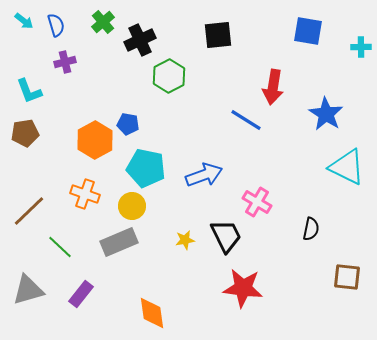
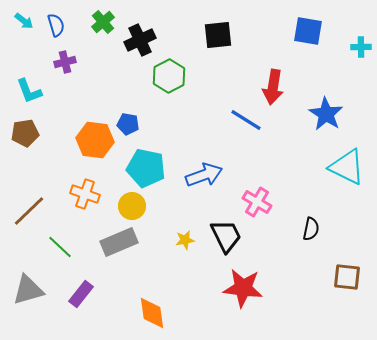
orange hexagon: rotated 24 degrees counterclockwise
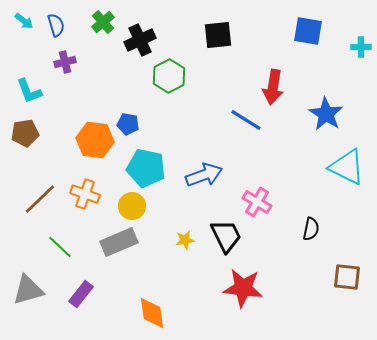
brown line: moved 11 px right, 12 px up
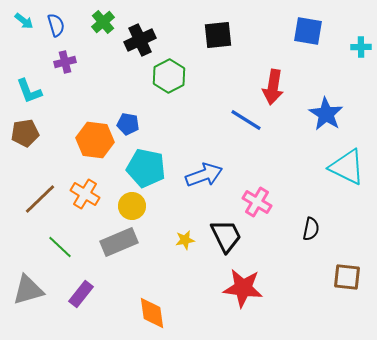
orange cross: rotated 12 degrees clockwise
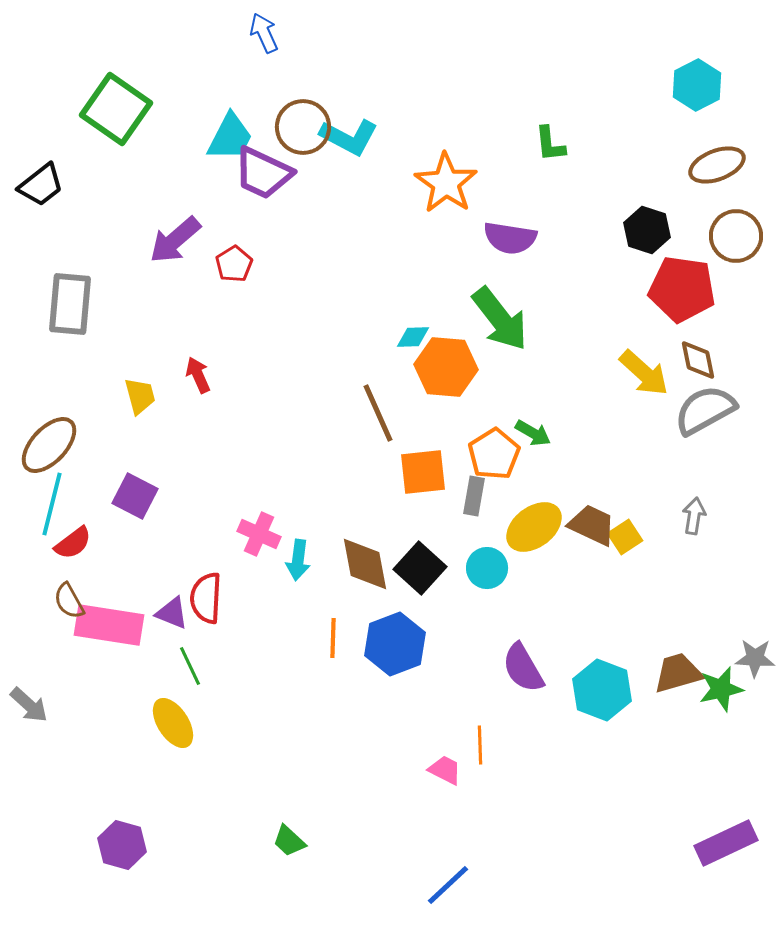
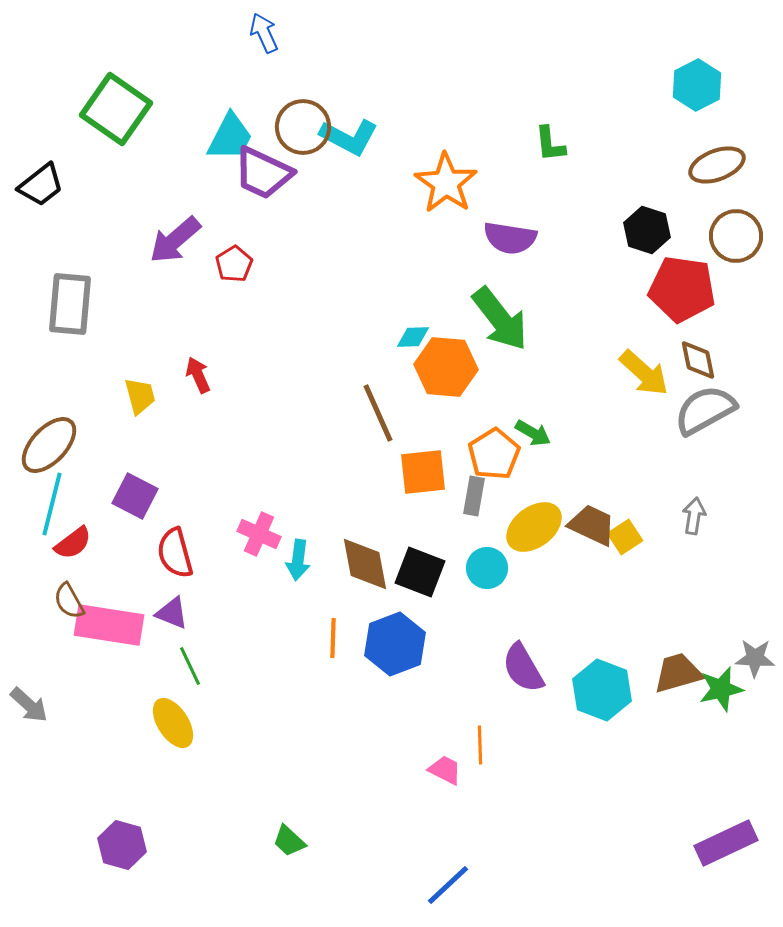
black square at (420, 568): moved 4 px down; rotated 21 degrees counterclockwise
red semicircle at (206, 598): moved 31 px left, 45 px up; rotated 18 degrees counterclockwise
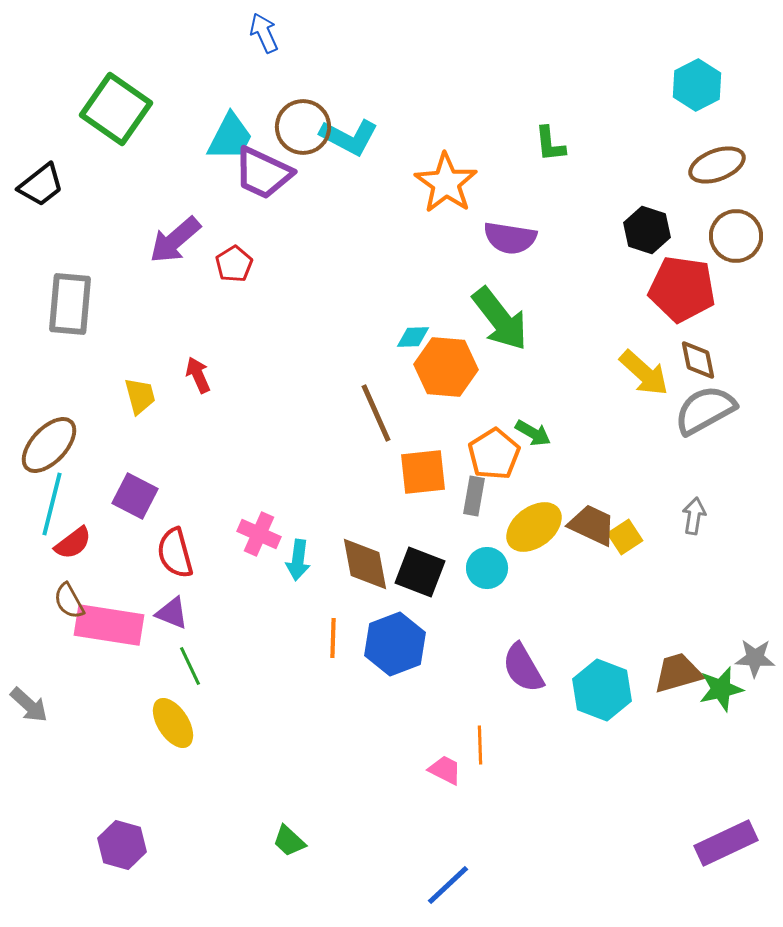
brown line at (378, 413): moved 2 px left
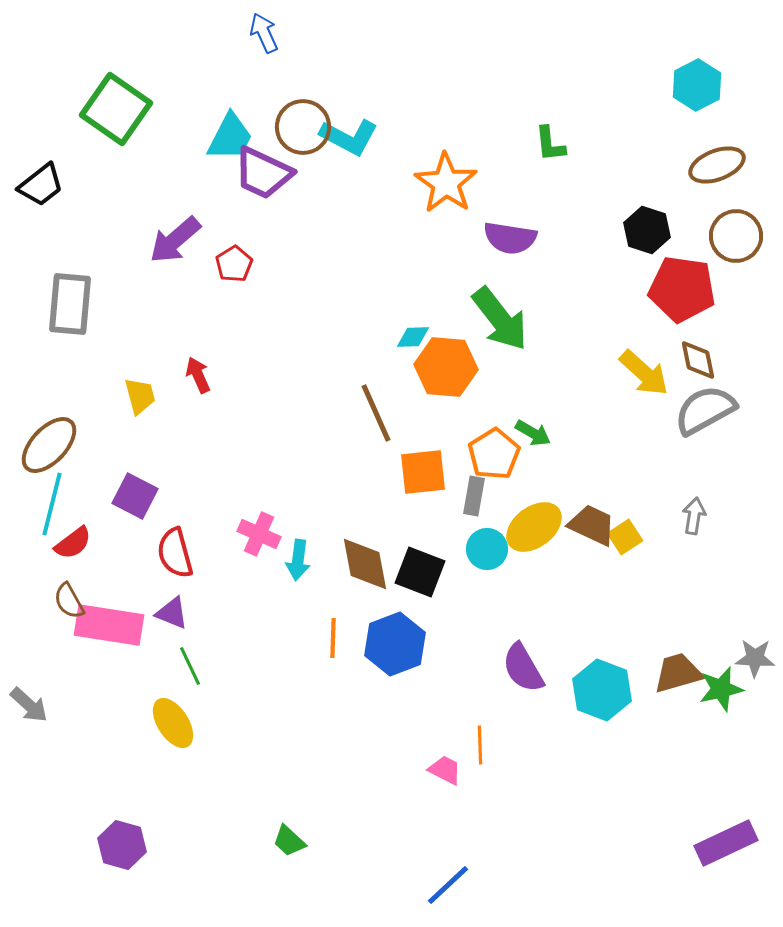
cyan circle at (487, 568): moved 19 px up
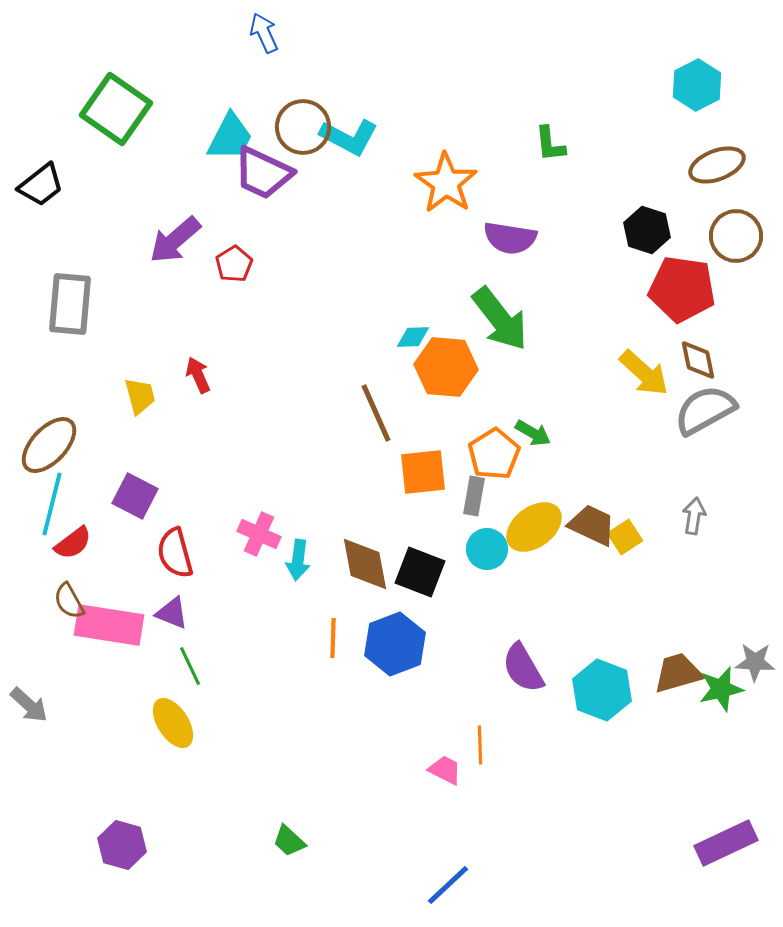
gray star at (755, 658): moved 4 px down
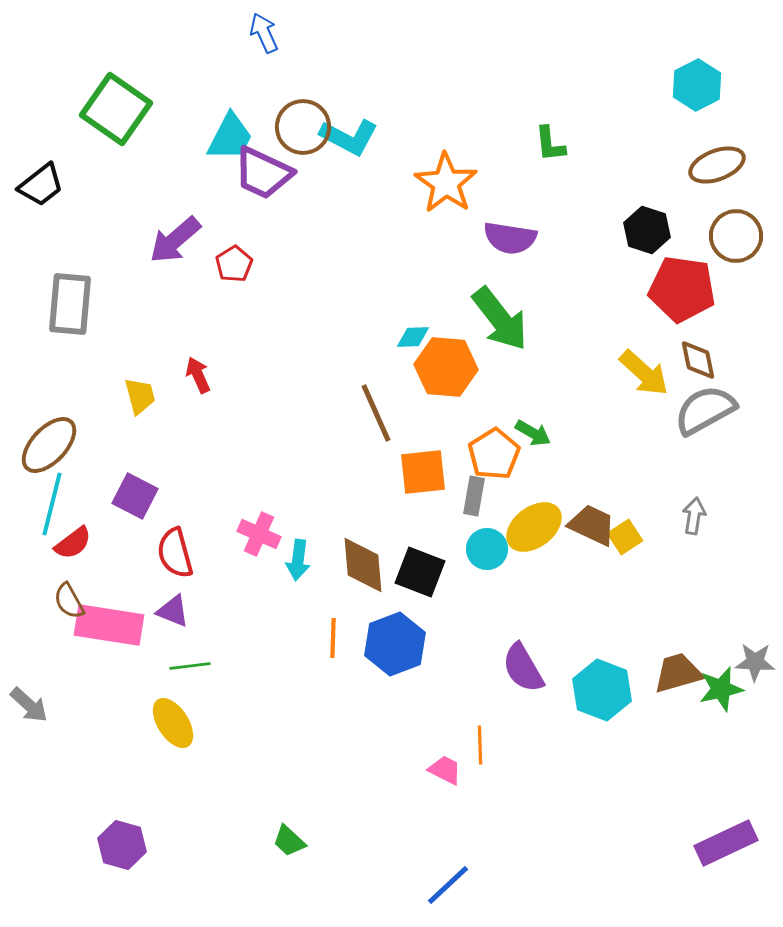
brown diamond at (365, 564): moved 2 px left, 1 px down; rotated 6 degrees clockwise
purple triangle at (172, 613): moved 1 px right, 2 px up
green line at (190, 666): rotated 72 degrees counterclockwise
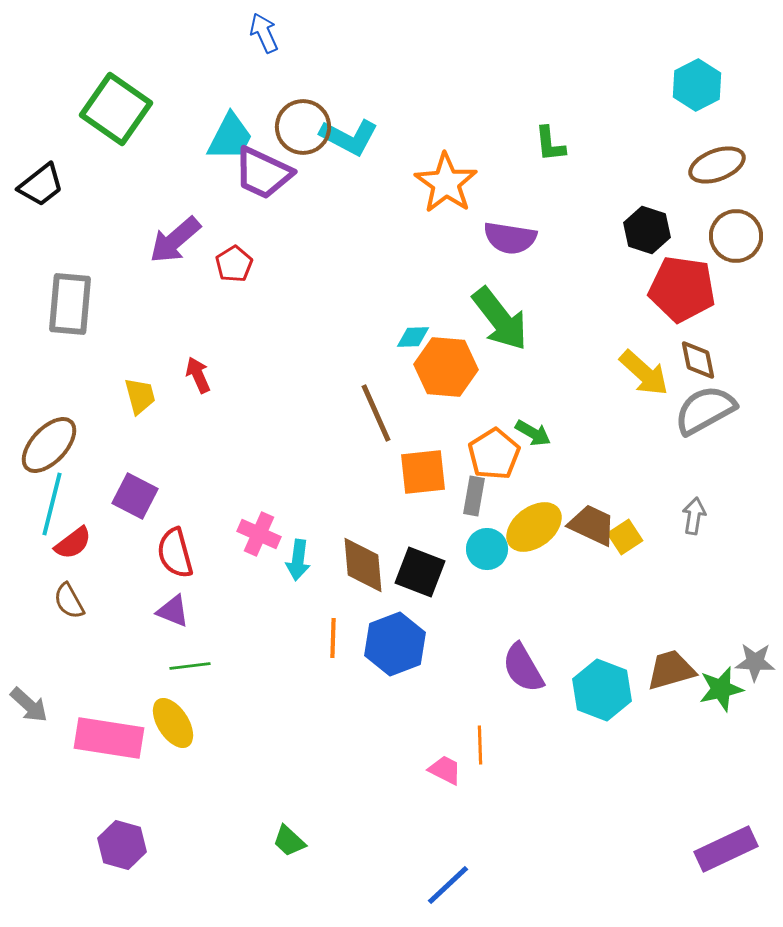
pink rectangle at (109, 625): moved 113 px down
brown trapezoid at (678, 673): moved 7 px left, 3 px up
purple rectangle at (726, 843): moved 6 px down
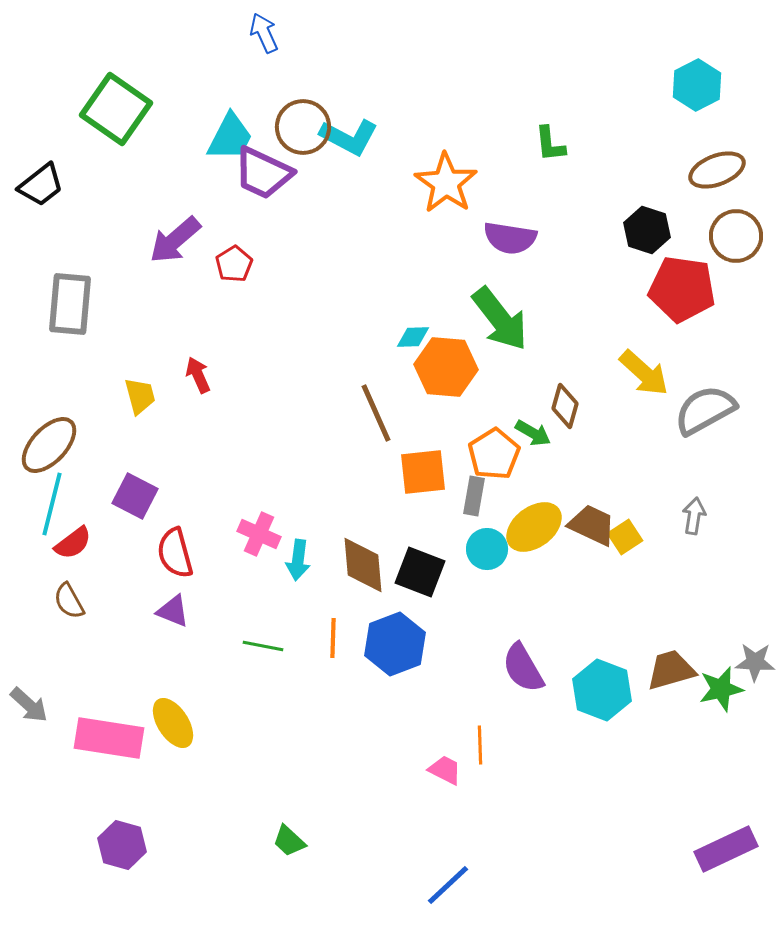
brown ellipse at (717, 165): moved 5 px down
brown diamond at (698, 360): moved 133 px left, 46 px down; rotated 27 degrees clockwise
green line at (190, 666): moved 73 px right, 20 px up; rotated 18 degrees clockwise
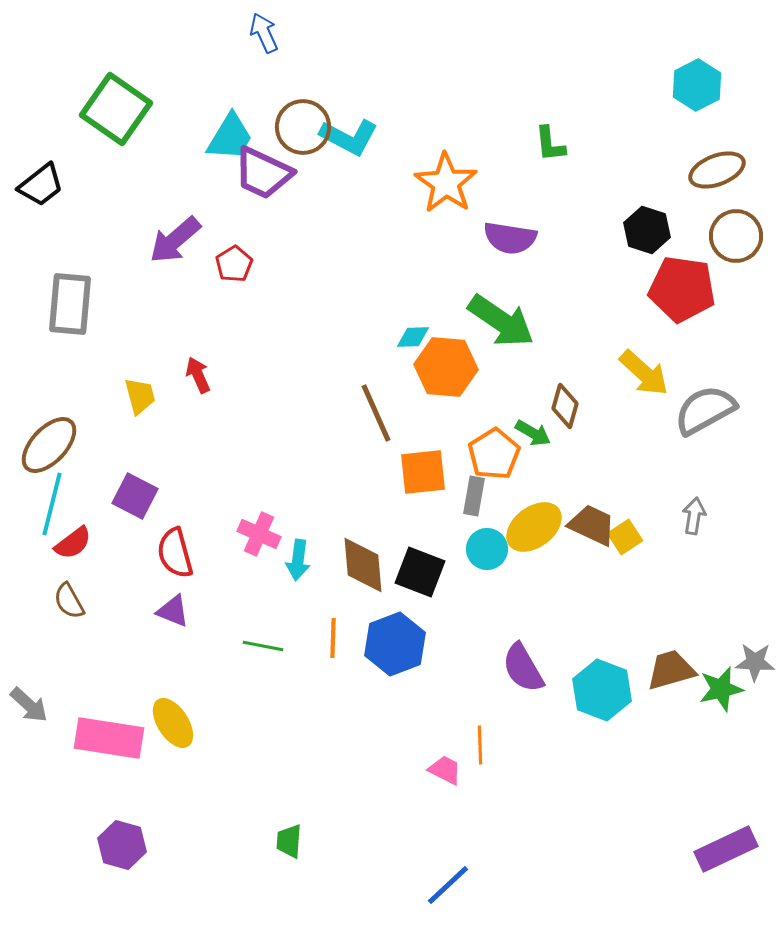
cyan trapezoid at (230, 137): rotated 4 degrees clockwise
green arrow at (500, 319): moved 1 px right, 2 px down; rotated 18 degrees counterclockwise
green trapezoid at (289, 841): rotated 51 degrees clockwise
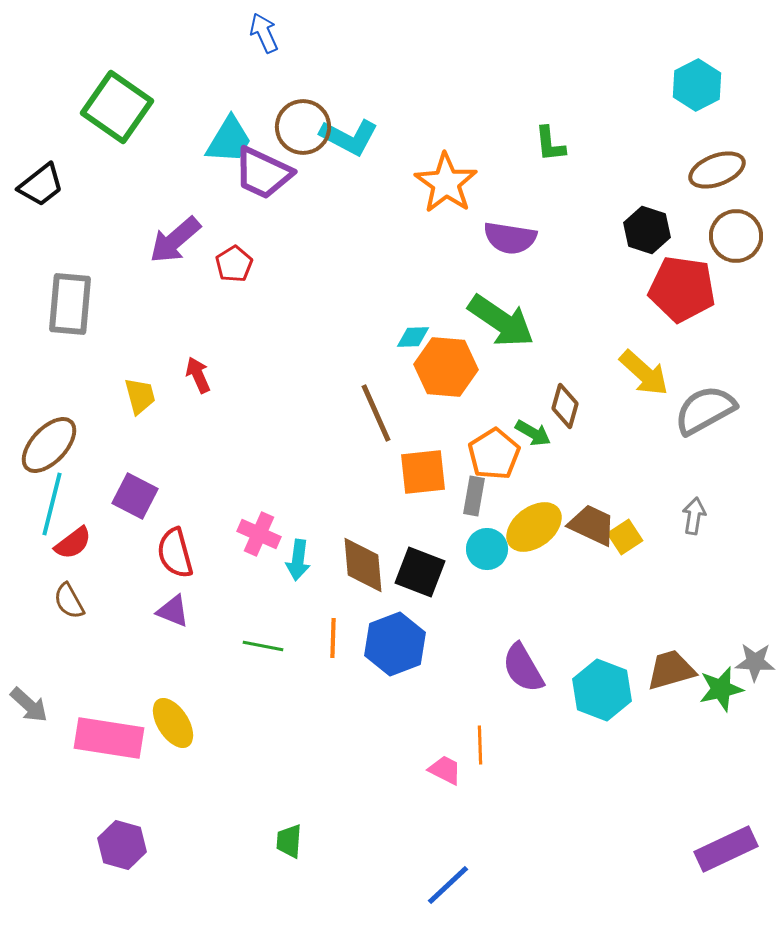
green square at (116, 109): moved 1 px right, 2 px up
cyan trapezoid at (230, 137): moved 1 px left, 3 px down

****

DIRECTIONS.
Turn the lines from the one with "orange cross: rotated 12 degrees clockwise" through the last line above, both included, into a numbered list. Skip blank lines and leave out the pictures.

THE COMPLETED TASK.
1. orange cross: rotated 12 degrees clockwise
2. black square at (420, 568): moved 4 px down; rotated 21 degrees counterclockwise
3. red semicircle at (206, 598): moved 31 px left, 45 px up; rotated 18 degrees counterclockwise
4. brown line at (378, 413): moved 2 px left
5. cyan circle at (487, 568): moved 19 px up
6. gray star at (755, 658): moved 4 px down
7. brown diamond at (365, 564): moved 2 px left, 1 px down; rotated 6 degrees clockwise
8. purple triangle at (172, 613): moved 1 px right, 2 px up
9. green line at (190, 666): rotated 72 degrees counterclockwise
10. pink rectangle at (109, 625): moved 113 px down
11. brown trapezoid at (678, 673): moved 7 px left, 3 px up
12. purple rectangle at (726, 843): moved 6 px down
13. brown ellipse at (717, 165): moved 5 px down
14. brown diamond at (698, 360): moved 133 px left, 46 px down; rotated 27 degrees clockwise
15. green line at (190, 666): moved 73 px right, 20 px up; rotated 18 degrees clockwise
16. cyan trapezoid at (230, 137): rotated 4 degrees clockwise
17. green arrow at (500, 319): moved 1 px right, 2 px down; rotated 18 degrees counterclockwise
18. green trapezoid at (289, 841): rotated 51 degrees clockwise
19. green square at (116, 109): moved 1 px right, 2 px up
20. cyan trapezoid at (230, 137): moved 1 px left, 3 px down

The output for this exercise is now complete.